# start of Raw records
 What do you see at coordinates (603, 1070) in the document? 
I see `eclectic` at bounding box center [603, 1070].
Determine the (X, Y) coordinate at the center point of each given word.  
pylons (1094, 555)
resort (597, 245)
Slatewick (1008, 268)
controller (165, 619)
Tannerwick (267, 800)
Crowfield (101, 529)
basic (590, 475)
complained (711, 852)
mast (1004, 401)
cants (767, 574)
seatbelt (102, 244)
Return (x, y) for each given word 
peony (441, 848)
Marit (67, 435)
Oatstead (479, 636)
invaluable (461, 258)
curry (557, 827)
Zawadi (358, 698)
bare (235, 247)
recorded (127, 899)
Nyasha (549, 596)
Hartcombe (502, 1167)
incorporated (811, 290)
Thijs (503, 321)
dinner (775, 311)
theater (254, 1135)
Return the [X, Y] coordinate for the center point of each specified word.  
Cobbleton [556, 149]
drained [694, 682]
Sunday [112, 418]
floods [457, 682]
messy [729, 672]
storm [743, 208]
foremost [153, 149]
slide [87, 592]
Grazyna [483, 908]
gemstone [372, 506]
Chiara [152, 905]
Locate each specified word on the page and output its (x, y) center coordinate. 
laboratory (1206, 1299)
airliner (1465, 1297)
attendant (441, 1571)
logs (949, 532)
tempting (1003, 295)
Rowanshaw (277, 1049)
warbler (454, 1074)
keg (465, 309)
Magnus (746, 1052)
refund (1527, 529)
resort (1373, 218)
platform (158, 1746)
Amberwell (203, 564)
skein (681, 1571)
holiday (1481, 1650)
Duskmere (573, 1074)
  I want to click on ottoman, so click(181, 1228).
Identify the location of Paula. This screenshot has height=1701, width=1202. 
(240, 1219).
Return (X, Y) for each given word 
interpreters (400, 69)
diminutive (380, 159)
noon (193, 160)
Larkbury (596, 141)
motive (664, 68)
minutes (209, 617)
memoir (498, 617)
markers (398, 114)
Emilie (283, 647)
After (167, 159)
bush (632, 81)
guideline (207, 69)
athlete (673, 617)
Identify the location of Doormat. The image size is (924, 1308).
# end of Raw records
**What you are asked to do**
Rewrite all of the lines above with every "given word" replaced by "listed word", changing nothing else.

**Written solution**
 What do you see at coordinates (603, 1070) in the document? 
I see `eclectic` at bounding box center [603, 1070].
Determine the (X, Y) coordinate at the center point of each listed word.  
pylons (1094, 555)
resort (597, 245)
Slatewick (1008, 268)
controller (165, 619)
Tannerwick (267, 800)
Crowfield (101, 529)
basic (590, 475)
complained (711, 852)
mast (1004, 401)
cants (767, 574)
seatbelt (102, 244)
Return (x, y) for each listed word 
peony (441, 848)
Marit (67, 435)
Oatstead (479, 636)
invaluable (461, 258)
curry (557, 827)
Zawadi (358, 698)
bare (235, 247)
recorded (127, 899)
Nyasha (549, 596)
Hartcombe (502, 1167)
incorporated (811, 290)
Thijs (503, 321)
dinner (775, 311)
theater (254, 1135)
Return the [X, Y] coordinate for the center point of each specified word.  
Cobbleton [556, 149]
drained [694, 682]
Sunday [112, 418]
floods [457, 682]
messy [729, 672]
storm [743, 208]
foremost [153, 149]
slide [87, 592]
Grazyna [483, 908]
gemstone [372, 506]
Chiara [152, 905]
Locate each specified word on the page and output its (x, y) center coordinate. 
laboratory (1206, 1299)
airliner (1465, 1297)
attendant (441, 1571)
logs (949, 532)
tempting (1003, 295)
Rowanshaw (277, 1049)
warbler (454, 1074)
keg (465, 309)
Magnus (746, 1052)
refund (1527, 529)
resort (1373, 218)
platform (158, 1746)
Amberwell (203, 564)
skein (681, 1571)
holiday (1481, 1650)
Duskmere (573, 1074)
  I want to click on ottoman, so click(181, 1228).
Identify the location of Paula. This screenshot has height=1701, width=1202. 
(240, 1219).
Return (X, Y) for each listed word 
interpreters (400, 69)
diminutive (380, 159)
noon (193, 160)
Larkbury (596, 141)
motive (664, 68)
minutes (209, 617)
memoir (498, 617)
markers (398, 114)
Emilie (283, 647)
After (167, 159)
bush (632, 81)
guideline (207, 69)
athlete (673, 617)
Identify the location of Doormat. The image size is (924, 1308).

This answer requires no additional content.